What is expected:
Copy out every line of the listing below without any changes.

Dataset excerpt:
-.-.-

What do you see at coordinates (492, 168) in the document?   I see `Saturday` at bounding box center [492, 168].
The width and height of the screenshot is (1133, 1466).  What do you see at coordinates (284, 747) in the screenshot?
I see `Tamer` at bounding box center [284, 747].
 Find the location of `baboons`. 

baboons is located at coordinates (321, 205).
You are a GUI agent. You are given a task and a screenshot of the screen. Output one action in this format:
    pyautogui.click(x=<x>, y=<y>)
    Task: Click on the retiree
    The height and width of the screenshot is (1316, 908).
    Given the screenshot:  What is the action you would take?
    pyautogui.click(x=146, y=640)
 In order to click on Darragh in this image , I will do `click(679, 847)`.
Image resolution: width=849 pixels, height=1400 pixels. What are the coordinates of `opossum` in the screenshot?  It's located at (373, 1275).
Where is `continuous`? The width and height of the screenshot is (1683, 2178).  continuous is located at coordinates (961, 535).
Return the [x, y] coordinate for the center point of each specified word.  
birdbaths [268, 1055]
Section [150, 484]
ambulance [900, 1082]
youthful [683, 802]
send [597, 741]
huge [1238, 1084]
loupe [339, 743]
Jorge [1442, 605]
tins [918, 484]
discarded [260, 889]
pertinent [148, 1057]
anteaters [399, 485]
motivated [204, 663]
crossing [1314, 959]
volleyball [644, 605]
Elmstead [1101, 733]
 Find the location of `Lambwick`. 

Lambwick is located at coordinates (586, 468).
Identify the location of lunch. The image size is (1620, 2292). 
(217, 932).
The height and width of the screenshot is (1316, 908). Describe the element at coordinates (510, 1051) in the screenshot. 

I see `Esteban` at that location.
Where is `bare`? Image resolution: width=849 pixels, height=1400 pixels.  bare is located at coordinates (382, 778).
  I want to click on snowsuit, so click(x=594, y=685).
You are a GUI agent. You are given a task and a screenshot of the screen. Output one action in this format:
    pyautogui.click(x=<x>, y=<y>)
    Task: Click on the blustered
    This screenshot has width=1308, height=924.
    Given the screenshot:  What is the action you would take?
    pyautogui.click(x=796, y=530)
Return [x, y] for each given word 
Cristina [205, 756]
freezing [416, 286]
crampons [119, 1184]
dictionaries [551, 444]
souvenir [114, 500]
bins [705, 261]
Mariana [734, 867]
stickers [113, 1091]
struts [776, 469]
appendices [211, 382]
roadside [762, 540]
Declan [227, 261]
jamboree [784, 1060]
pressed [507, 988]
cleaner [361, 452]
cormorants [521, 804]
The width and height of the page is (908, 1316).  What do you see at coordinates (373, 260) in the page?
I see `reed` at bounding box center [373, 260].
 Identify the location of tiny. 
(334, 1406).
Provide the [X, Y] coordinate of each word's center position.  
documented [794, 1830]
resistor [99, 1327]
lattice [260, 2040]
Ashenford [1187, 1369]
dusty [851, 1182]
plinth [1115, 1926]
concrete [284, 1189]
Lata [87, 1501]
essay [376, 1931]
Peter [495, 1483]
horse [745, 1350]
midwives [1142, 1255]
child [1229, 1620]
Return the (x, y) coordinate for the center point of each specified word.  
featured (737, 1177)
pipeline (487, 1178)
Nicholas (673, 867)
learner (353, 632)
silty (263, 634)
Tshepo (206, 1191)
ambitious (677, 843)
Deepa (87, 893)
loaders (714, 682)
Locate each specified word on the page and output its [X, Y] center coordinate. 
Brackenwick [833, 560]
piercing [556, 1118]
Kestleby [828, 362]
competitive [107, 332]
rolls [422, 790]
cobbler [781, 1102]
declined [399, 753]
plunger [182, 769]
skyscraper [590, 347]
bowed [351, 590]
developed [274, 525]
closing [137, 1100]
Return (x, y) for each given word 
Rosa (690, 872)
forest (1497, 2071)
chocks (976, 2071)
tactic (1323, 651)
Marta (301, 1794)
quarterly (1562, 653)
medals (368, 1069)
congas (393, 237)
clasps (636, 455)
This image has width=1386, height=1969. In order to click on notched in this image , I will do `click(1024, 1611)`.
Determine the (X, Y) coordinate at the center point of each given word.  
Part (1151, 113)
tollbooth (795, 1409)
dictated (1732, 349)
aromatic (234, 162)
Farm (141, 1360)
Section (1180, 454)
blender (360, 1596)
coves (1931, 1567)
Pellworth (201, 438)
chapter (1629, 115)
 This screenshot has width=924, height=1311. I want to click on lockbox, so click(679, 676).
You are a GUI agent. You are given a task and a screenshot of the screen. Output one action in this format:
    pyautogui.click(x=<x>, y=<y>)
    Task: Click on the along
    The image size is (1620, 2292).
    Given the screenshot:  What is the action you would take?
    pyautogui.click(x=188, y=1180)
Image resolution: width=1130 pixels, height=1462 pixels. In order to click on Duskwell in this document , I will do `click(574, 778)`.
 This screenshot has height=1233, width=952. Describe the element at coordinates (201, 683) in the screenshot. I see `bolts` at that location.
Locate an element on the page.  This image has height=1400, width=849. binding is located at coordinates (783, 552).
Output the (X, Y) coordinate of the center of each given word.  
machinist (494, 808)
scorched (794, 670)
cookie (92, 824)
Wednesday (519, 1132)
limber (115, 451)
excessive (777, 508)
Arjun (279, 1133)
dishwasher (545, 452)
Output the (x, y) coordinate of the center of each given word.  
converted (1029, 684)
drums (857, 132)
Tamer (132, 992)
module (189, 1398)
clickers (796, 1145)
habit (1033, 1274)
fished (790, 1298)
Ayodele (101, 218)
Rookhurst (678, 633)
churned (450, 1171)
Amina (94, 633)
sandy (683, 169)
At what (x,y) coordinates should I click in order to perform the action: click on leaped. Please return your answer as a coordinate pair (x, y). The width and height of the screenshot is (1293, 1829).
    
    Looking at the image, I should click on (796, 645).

-.-.-

Solution to the exercise:
What do you see at coordinates (492, 168) in the document?   I see `Saturday` at bounding box center [492, 168].
The width and height of the screenshot is (1133, 1466).  What do you see at coordinates (284, 747) in the screenshot?
I see `Tamer` at bounding box center [284, 747].
 Find the location of `baboons`. 

baboons is located at coordinates (321, 205).
You are a GUI agent. You are given a task and a screenshot of the screen. Output one action in this format:
    pyautogui.click(x=<x>, y=<y>)
    Task: Click on the retiree
    The height and width of the screenshot is (1316, 908).
    Given the screenshot:  What is the action you would take?
    pyautogui.click(x=146, y=640)
 In order to click on Darragh in this image , I will do `click(679, 847)`.
Image resolution: width=849 pixels, height=1400 pixels. What are the coordinates of `opossum` in the screenshot?  It's located at (373, 1275).
Where is `continuous`? The width and height of the screenshot is (1683, 2178).  continuous is located at coordinates (961, 535).
Return the [x, y] coordinate for the center point of each specified word.  
birdbaths [268, 1055]
Section [150, 484]
ambulance [900, 1082]
youthful [683, 802]
send [597, 741]
huge [1238, 1084]
loupe [339, 743]
Jorge [1442, 605]
tins [918, 484]
discarded [260, 889]
pertinent [148, 1057]
anteaters [399, 485]
motivated [204, 663]
crossing [1314, 959]
volleyball [644, 605]
Elmstead [1101, 733]
 Find the location of `Lambwick`. 

Lambwick is located at coordinates (586, 468).
Identify the location of lunch. The image size is (1620, 2292). 
(217, 932).
The height and width of the screenshot is (1316, 908). Describe the element at coordinates (510, 1051) in the screenshot. 

I see `Esteban` at that location.
Where is `bare`? Image resolution: width=849 pixels, height=1400 pixels.  bare is located at coordinates (382, 778).
  I want to click on snowsuit, so click(x=594, y=685).
You are a GUI agent. You are given a task and a screenshot of the screen. Output one action in this format:
    pyautogui.click(x=<x>, y=<y>)
    Task: Click on the blustered
    This screenshot has width=1308, height=924.
    Given the screenshot:  What is the action you would take?
    pyautogui.click(x=796, y=530)
Return [x, y] for each given word 
Cristina [205, 756]
freezing [416, 286]
crampons [119, 1184]
dictionaries [551, 444]
souvenir [114, 500]
bins [705, 261]
Mariana [734, 867]
stickers [113, 1091]
struts [776, 469]
appendices [211, 382]
roadside [762, 540]
Declan [227, 261]
jamboree [784, 1060]
pressed [507, 988]
cleaner [361, 452]
cormorants [521, 804]
The width and height of the page is (908, 1316).  What do you see at coordinates (373, 260) in the page?
I see `reed` at bounding box center [373, 260].
 Identify the location of tiny. 
(334, 1406).
Provide the [X, Y] coordinate of each word's center position.  
documented [794, 1830]
resistor [99, 1327]
lattice [260, 2040]
Ashenford [1187, 1369]
dusty [851, 1182]
plinth [1115, 1926]
concrete [284, 1189]
Lata [87, 1501]
essay [376, 1931]
Peter [495, 1483]
horse [745, 1350]
midwives [1142, 1255]
child [1229, 1620]
Return the (x, y) coordinate for the center point of each specified word.  
featured (737, 1177)
pipeline (487, 1178)
Nicholas (673, 867)
learner (353, 632)
silty (263, 634)
Tshepo (206, 1191)
ambitious (677, 843)
Deepa (87, 893)
loaders (714, 682)
Locate each specified word on the page and output its [X, Y] center coordinate. 
Brackenwick [833, 560]
piercing [556, 1118]
Kestleby [828, 362]
competitive [107, 332]
rolls [422, 790]
cobbler [781, 1102]
declined [399, 753]
plunger [182, 769]
skyscraper [590, 347]
bowed [351, 590]
developed [274, 525]
closing [137, 1100]
Return (x, y) for each given word 
Rosa (690, 872)
forest (1497, 2071)
chocks (976, 2071)
tactic (1323, 651)
Marta (301, 1794)
quarterly (1562, 653)
medals (368, 1069)
congas (393, 237)
clasps (636, 455)
This image has width=1386, height=1969. In order to click on notched in this image , I will do `click(1024, 1611)`.
Determine the (X, Y) coordinate at the center point of each given word.  
Part (1151, 113)
tollbooth (795, 1409)
dictated (1732, 349)
aromatic (234, 162)
Farm (141, 1360)
Section (1180, 454)
blender (360, 1596)
coves (1931, 1567)
Pellworth (201, 438)
chapter (1629, 115)
 This screenshot has width=924, height=1311. I want to click on lockbox, so click(679, 676).
You are a GUI agent. You are given a task and a screenshot of the screen. Output one action in this format:
    pyautogui.click(x=<x>, y=<y>)
    Task: Click on the along
    The image size is (1620, 2292).
    Given the screenshot:  What is the action you would take?
    pyautogui.click(x=188, y=1180)
Image resolution: width=1130 pixels, height=1462 pixels. In order to click on Duskwell in this document , I will do `click(574, 778)`.
 This screenshot has height=1233, width=952. Describe the element at coordinates (201, 683) in the screenshot. I see `bolts` at that location.
Locate an element on the page.  This image has height=1400, width=849. binding is located at coordinates (783, 552).
Output the (X, Y) coordinate of the center of each given word.  
machinist (494, 808)
scorched (794, 670)
cookie (92, 824)
Wednesday (519, 1132)
limber (115, 451)
excessive (777, 508)
Arjun (279, 1133)
dishwasher (545, 452)
Output the (x, y) coordinate of the center of each given word.  
converted (1029, 684)
drums (857, 132)
Tamer (132, 992)
module (189, 1398)
clickers (796, 1145)
habit (1033, 1274)
fished (790, 1298)
Ayodele (101, 218)
Rookhurst (678, 633)
churned (450, 1171)
Amina (94, 633)
sandy (683, 169)
At what (x,y) coordinates should I click in order to perform the action: click on leaped. Please return your answer as a coordinate pair (x, y). The width and height of the screenshot is (1293, 1829).
    
    Looking at the image, I should click on (796, 645).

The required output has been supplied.